-- EXERCISE DESCRIPTION --
Copy all of the data below word for word, leaving out the pictures.

-- DATA SHOWN --
□ □ □ □

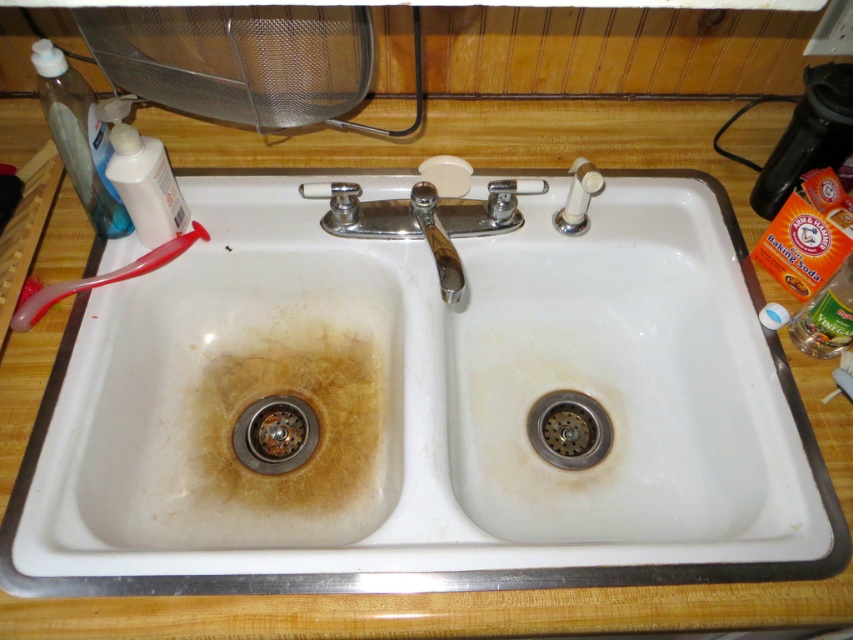
You are a plumber inspecting the kitchen sink. You notice the white ceramic sink at center and the rusty metal drain at lower left. Which object is nearer to your current position?

The white ceramic sink at center is closer to the viewer than the rusty metal drain at lower left, so the white ceramic sink at center is nearer to your current position.

As a kitchen designer, you need to place a new spice rack on the countertop near the sink. The coordinates of the sink are given as point (436, 406). Where should you place the spice rack relative to the sink to ensure it is within easy reach but not directly over the sink itself?

The white ceramic sink at center is represented by point (436, 406). To place the spice rack near but not over the sink, position it slightly to the side or behind the sink coordinates, maintaining a close proximity for easy access while avoiding the exact sink location.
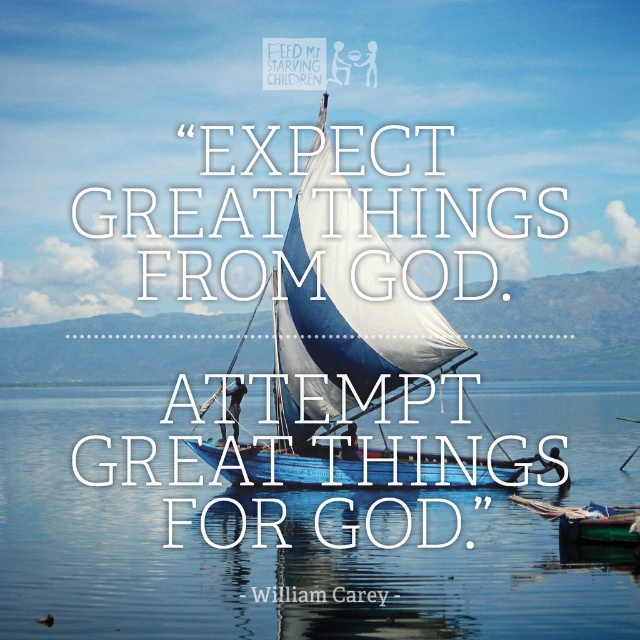
You are a photographer planning to capture the blue fabric sailboat at center and the transparent blue water at center in a single shot. Based on the scene, which object will occupy more horizontal space in the photo?

The transparent blue water at center has a greater width than the blue fabric sailboat at center, so it will occupy more horizontal space in the photo.

Consider the image. You are navigating a small boat on the lake and need to reach a destination marked by point (1, 448). There is an obstacle at point (285, 326). Based on the scene description, will you pass the obstacle before or after reaching your destination?

Since point (1, 448) is behind point (285, 326), you will reach the destination after passing the obstacle.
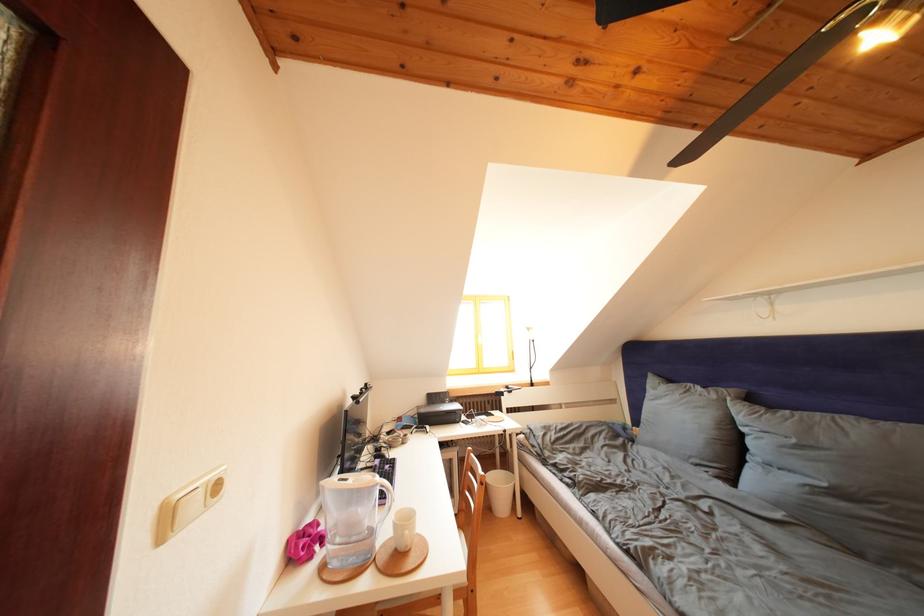
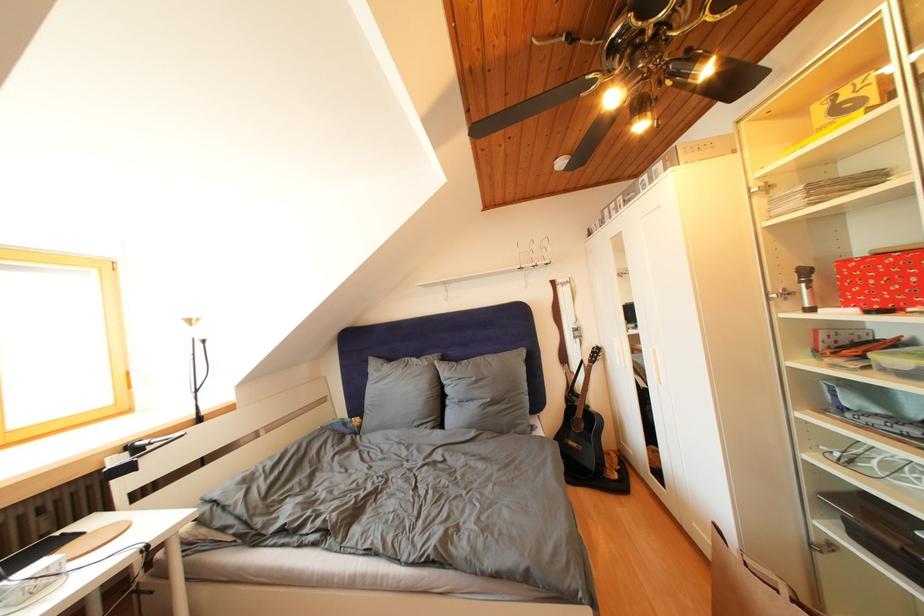
Question: How did the camera likely rotate?

Choices:
 (A) Left
 (B) Right
 (C) Up
 (D) Down

Answer: (B)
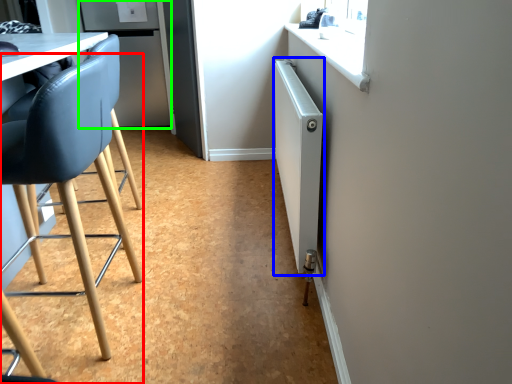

□ □ □ □

-- EXERCISE ANSWER --
You are a plumber inspecting the kitchen sink. You notice the white ceramic sink at center and the rusty metal drain at lower left. Which object is nearer to your current position?

The white ceramic sink at center is closer to the viewer than the rusty metal drain at lower left, so the white ceramic sink at center is nearer to your current position.

As a kitchen designer, you need to place a new spice rack on the countertop near the sink. The coordinates of the sink are given as point (436, 406). Where should you place the spice rack relative to the sink to ensure it is within easy reach but not directly over the sink itself?

The white ceramic sink at center is represented by point (436, 406). To place the spice rack near but not over the sink, position it slightly to the side or behind the sink coordinates, maintaining a close proximity for easy access while avoiding the exact sink location.
You are a photographer planning to capture the blue fabric sailboat at center and the transparent blue water at center in a single shot. Based on the scene, which object will occupy more horizontal space in the photo?

The transparent blue water at center has a greater width than the blue fabric sailboat at center, so it will occupy more horizontal space in the photo.

Consider the image. You are navigating a small boat on the lake and need to reach a destination marked by point (1, 448). There is an obstacle at point (285, 326). Based on the scene description, will you pass the obstacle before or after reaching your destination?

Since point (1, 448) is behind point (285, 326), you will reach the destination after passing the obstacle.
Question: How did the camera likely rotate?

Choices:
 (A) Left
 (B) Right
 (C) Up
 (D) Down

Answer: (B)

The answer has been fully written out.